▸ EXERCISE
Let the answer be the lines from the one with "yellow cheese [648,240,709,285]" to the end of the entries, copied exactly with both boundary lines kept.

Object matching data:
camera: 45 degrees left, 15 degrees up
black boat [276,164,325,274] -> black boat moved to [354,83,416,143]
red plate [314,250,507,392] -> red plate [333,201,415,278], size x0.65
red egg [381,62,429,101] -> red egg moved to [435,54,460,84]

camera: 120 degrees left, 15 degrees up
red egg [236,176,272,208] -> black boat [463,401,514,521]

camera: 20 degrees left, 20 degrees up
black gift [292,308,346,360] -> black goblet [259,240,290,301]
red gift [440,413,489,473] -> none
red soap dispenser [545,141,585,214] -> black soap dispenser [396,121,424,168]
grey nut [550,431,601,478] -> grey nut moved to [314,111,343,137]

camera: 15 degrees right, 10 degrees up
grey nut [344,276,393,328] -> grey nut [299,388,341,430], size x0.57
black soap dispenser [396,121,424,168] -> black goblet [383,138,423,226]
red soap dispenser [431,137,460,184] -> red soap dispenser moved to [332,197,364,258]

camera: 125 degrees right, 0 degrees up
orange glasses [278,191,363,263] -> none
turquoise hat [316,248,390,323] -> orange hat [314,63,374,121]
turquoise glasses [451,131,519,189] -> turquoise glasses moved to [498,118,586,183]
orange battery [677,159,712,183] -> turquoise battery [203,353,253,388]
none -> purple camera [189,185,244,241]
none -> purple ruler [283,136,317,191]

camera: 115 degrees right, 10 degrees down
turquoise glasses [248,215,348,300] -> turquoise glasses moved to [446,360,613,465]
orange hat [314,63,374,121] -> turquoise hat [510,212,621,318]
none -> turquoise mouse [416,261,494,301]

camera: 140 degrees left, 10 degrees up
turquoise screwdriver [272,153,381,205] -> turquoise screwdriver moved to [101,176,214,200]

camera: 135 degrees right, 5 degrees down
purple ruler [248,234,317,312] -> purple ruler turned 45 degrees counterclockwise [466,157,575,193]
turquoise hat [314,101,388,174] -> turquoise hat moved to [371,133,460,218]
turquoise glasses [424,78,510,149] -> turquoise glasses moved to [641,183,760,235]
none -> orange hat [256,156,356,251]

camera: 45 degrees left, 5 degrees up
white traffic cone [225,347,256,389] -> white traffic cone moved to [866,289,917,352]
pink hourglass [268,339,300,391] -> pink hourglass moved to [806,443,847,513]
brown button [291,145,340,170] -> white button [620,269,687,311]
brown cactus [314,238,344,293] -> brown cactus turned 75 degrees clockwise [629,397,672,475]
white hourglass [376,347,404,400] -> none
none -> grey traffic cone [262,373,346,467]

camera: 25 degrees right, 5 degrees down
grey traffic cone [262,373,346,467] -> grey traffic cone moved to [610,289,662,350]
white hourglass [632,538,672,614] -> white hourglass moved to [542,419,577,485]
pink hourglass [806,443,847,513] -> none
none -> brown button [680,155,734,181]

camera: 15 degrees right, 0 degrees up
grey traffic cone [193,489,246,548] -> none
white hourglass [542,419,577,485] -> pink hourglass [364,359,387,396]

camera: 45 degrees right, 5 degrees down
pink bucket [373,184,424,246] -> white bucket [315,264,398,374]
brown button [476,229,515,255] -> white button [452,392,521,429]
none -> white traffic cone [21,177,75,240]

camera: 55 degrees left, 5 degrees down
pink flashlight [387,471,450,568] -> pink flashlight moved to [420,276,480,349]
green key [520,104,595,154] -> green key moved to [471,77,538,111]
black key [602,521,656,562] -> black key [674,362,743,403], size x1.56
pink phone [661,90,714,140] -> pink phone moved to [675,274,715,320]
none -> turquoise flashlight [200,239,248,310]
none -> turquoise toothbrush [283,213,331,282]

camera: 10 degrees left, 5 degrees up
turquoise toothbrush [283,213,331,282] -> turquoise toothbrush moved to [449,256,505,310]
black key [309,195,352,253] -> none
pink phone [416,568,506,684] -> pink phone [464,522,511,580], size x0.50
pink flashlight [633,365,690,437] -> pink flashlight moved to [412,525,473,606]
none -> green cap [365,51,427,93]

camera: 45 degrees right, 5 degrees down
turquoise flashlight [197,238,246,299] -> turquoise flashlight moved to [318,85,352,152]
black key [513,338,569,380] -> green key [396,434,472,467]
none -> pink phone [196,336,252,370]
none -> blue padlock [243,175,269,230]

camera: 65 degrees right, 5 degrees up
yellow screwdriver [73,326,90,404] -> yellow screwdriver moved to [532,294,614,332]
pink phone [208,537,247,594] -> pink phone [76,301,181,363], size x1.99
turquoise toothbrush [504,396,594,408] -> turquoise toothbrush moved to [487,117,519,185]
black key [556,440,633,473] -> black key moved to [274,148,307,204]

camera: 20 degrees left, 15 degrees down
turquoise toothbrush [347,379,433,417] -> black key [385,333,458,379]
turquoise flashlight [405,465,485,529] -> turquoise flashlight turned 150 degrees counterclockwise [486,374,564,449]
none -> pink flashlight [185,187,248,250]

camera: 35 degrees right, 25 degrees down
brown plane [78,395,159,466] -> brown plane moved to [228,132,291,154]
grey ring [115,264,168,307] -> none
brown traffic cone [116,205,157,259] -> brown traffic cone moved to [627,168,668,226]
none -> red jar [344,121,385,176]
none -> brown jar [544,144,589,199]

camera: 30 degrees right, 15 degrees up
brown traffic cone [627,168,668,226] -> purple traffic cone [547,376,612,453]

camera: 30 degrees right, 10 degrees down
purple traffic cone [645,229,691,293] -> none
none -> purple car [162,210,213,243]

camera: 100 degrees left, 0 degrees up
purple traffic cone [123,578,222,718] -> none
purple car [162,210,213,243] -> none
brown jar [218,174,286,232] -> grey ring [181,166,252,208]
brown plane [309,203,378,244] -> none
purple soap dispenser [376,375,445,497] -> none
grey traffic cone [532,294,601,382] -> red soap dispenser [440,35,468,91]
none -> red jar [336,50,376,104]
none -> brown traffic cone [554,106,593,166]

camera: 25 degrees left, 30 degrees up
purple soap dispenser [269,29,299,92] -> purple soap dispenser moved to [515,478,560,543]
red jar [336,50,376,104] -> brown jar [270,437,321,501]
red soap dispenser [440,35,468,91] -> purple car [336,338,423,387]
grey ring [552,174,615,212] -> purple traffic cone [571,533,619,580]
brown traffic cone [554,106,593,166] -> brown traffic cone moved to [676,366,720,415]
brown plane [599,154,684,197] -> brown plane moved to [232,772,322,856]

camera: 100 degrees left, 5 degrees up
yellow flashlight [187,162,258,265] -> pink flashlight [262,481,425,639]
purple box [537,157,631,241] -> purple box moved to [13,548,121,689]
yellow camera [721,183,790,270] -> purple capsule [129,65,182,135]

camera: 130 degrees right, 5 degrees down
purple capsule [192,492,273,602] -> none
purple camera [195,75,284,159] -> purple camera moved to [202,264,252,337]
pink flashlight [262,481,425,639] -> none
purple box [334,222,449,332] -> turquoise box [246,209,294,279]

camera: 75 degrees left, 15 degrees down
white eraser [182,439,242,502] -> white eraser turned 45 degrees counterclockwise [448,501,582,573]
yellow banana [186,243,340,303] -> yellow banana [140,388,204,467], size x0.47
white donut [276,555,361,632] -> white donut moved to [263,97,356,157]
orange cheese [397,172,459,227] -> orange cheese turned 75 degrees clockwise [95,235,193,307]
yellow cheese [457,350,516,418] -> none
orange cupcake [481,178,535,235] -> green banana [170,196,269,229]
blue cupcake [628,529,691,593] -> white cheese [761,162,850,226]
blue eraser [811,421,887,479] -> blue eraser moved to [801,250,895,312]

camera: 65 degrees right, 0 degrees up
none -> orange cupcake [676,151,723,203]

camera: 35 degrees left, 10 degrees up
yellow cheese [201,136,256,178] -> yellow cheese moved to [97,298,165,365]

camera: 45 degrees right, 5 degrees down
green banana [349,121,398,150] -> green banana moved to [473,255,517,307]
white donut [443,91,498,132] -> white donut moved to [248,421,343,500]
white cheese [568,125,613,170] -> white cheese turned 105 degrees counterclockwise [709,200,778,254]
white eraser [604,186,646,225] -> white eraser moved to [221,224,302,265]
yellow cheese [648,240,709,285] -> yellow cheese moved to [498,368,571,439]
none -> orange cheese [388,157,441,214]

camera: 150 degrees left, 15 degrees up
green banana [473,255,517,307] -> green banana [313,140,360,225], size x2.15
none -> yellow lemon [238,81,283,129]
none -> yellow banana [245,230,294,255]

▸ EXERCISE RESULT
yellow cheese [648,240,709,285] -> yellow cheese moved to [498,368,571,439]
none -> orange cheese [388,157,441,214]

camera: 150 degrees left, 15 degrees up
green banana [473,255,517,307] -> green banana [313,140,360,225], size x2.15
none -> yellow lemon [238,81,283,129]
none -> yellow banana [245,230,294,255]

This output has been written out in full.